- [Problem description]: Write out exactly the line containing "S6: switch (GND, N_27) -> button (GND, N_27)" along with each line that follows it in the records below, and no others.

——

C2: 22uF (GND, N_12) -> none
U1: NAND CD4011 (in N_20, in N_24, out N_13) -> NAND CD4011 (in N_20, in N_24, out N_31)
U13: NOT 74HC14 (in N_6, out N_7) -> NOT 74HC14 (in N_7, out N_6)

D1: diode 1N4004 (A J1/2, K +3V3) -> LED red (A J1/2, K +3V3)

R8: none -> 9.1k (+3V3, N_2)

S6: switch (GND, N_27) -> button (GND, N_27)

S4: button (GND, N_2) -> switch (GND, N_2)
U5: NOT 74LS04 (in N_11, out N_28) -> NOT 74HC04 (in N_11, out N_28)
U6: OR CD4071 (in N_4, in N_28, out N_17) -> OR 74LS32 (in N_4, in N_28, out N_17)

——

- [Answer box]:
S6: switch (GND, N_27) -> button (GND, N_27)

S4: button (GND, N_2) -> switch (GND, N_2)
U5: NOT 74LS04 (in N_11, out N_28) -> NOT 74HC04 (in N_11, out N_28)
U6: OR CD4071 (in N_4, in N_28, out N_17) -> OR 74LS32 (in N_4, in N_28, out N_17)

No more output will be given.